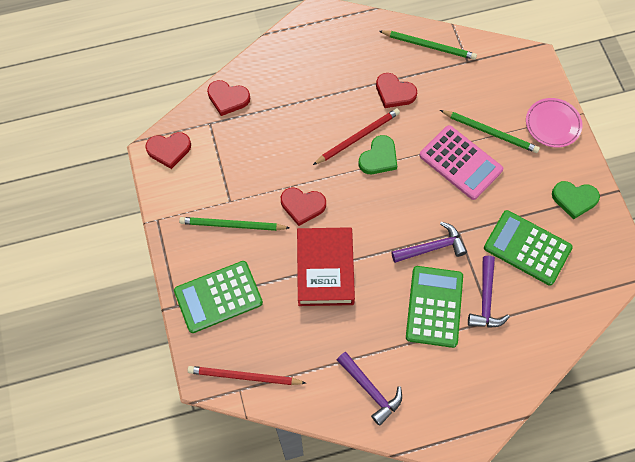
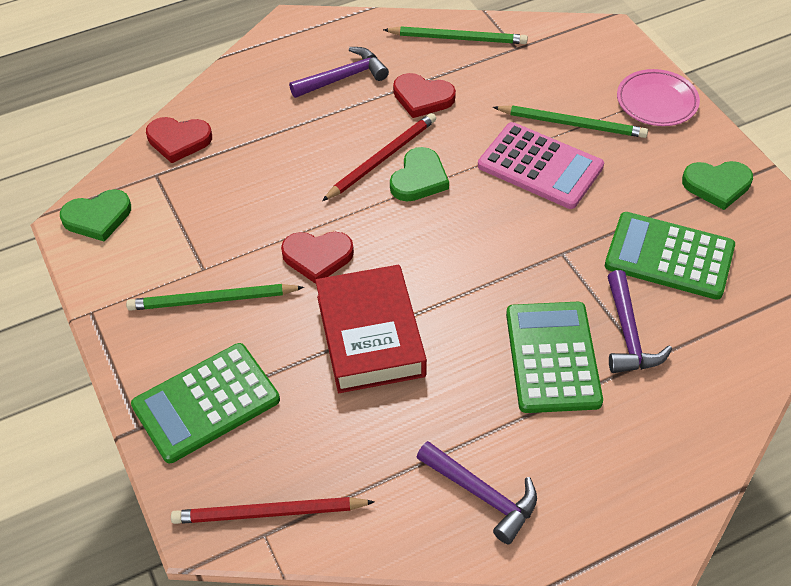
camera: 10 degrees left, 15 degrees down
red heart [145,132,191,169] -> green heart [60,189,131,242]
purple hammer [391,222,467,263] -> purple hammer moved to [289,47,389,98]

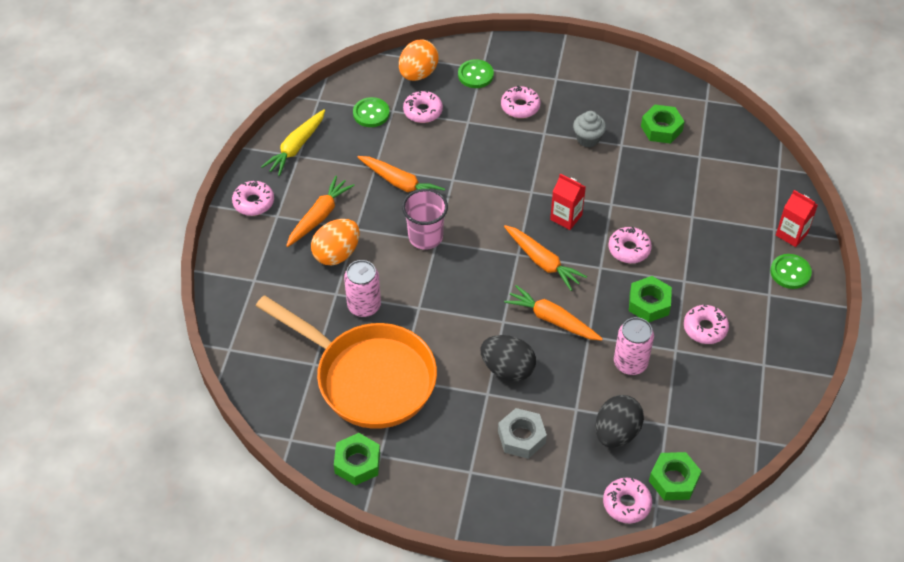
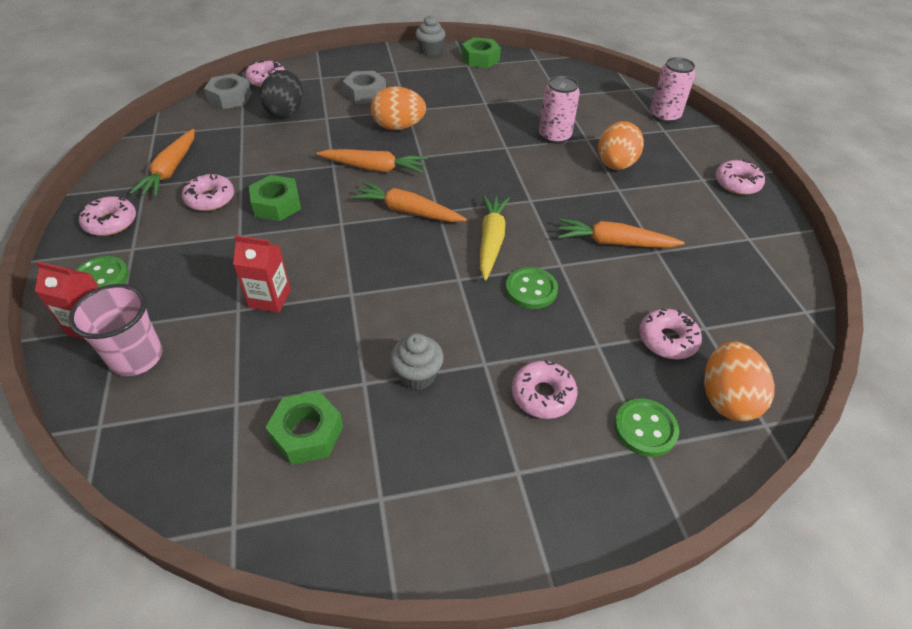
camera: 155 degrees right, 5 degrees down
orange pan [256,295,437,429] -> none
yellow carrot [261,109,325,176] -> yellow carrot moved to [480,194,510,280]
orange carrot [286,176,355,247] -> orange carrot moved to [130,129,195,197]
green button [353,97,390,127] -> green button moved to [506,267,558,309]
pink cup [402,189,448,250] -> pink cup moved to [69,284,163,376]
black egg [480,335,536,381] -> orange egg [371,86,426,130]
red carton [550,174,586,230] -> red carton moved to [233,235,291,313]
pink donut [608,226,652,263] -> pink donut moved to [79,196,136,236]
pink can [614,317,654,375] -> pink can moved to [650,57,695,123]
green nut [649,452,701,500] -> grey nut [204,73,252,109]
none -> grey cupcake [415,15,445,56]

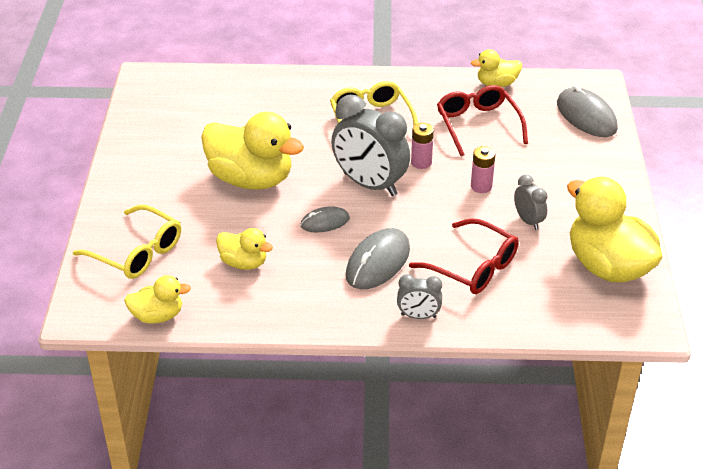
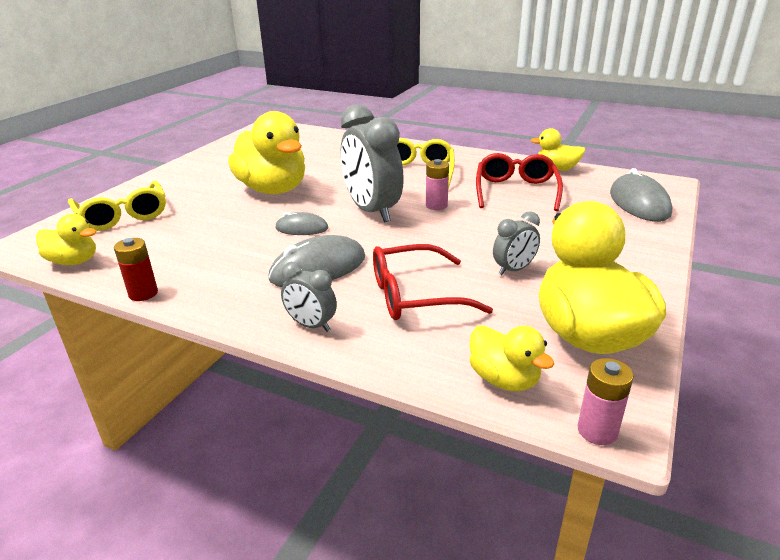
camera: 25 degrees right, 10 degrees down
yellow duck [216,228,273,270] -> yellow duck moved to [469,325,554,391]
red glasses [409,218,519,294] -> red glasses turned 105 degrees clockwise [373,244,493,320]
pink battery [471,146,496,193] -> pink battery moved to [578,358,634,445]
grey clock [514,175,547,230] -> grey clock turned 60 degrees clockwise [493,211,540,275]
none -> red battery [114,238,158,301]

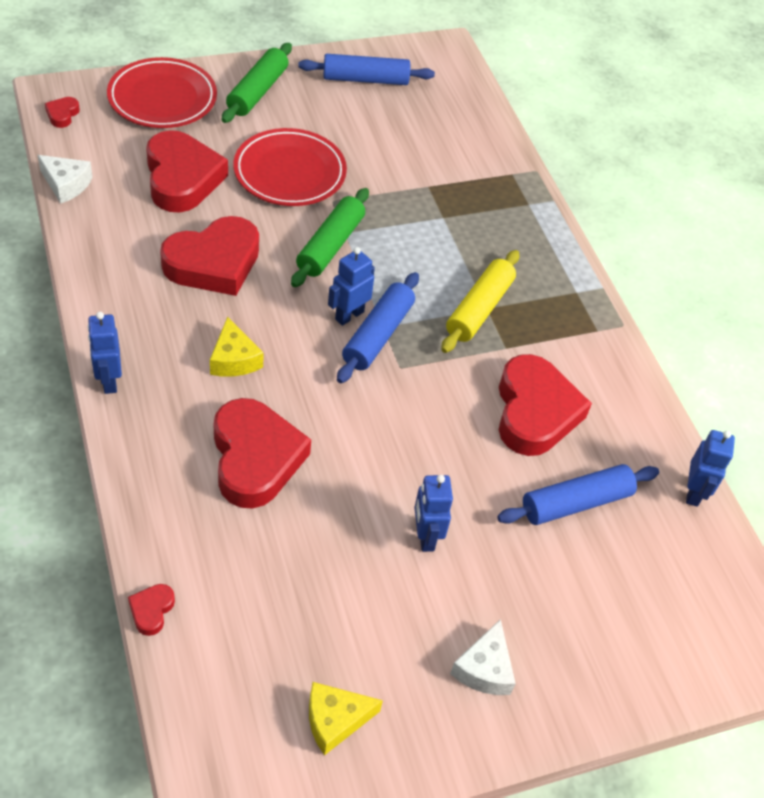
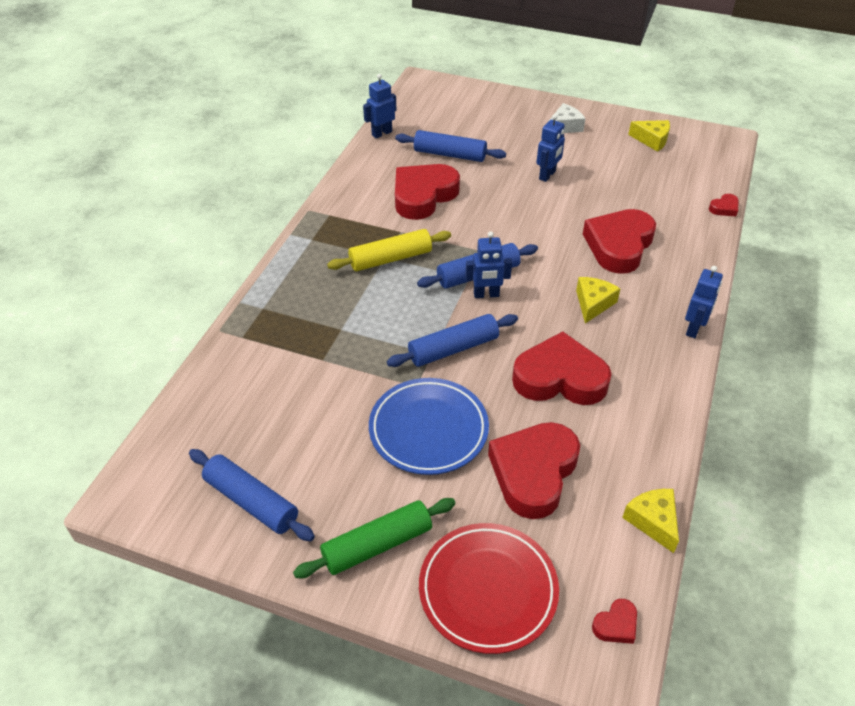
camera: 135 degrees left, 5 degrees down
white cheese [38,155,93,204] -> yellow cheese [622,489,679,553]
red plate [233,128,347,206] -> blue plate [369,378,489,475]
green rolling pin [291,188,369,287] -> blue rolling pin [387,314,518,367]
..............................
What the exercise asks
From the line containing "yellow duck [216,228,273,270]" to the last line of the entries, copy every line exactly, including both ends, and leave out the pictures.

Solution to this exercise
yellow duck [216,228,273,270] -> yellow duck moved to [469,325,554,391]
red glasses [409,218,519,294] -> red glasses turned 105 degrees clockwise [373,244,493,320]
pink battery [471,146,496,193] -> pink battery moved to [578,358,634,445]
grey clock [514,175,547,230] -> grey clock turned 60 degrees clockwise [493,211,540,275]
none -> red battery [114,238,158,301]

camera: 135 degrees left, 5 degrees down
white cheese [38,155,93,204] -> yellow cheese [622,489,679,553]
red plate [233,128,347,206] -> blue plate [369,378,489,475]
green rolling pin [291,188,369,287] -> blue rolling pin [387,314,518,367]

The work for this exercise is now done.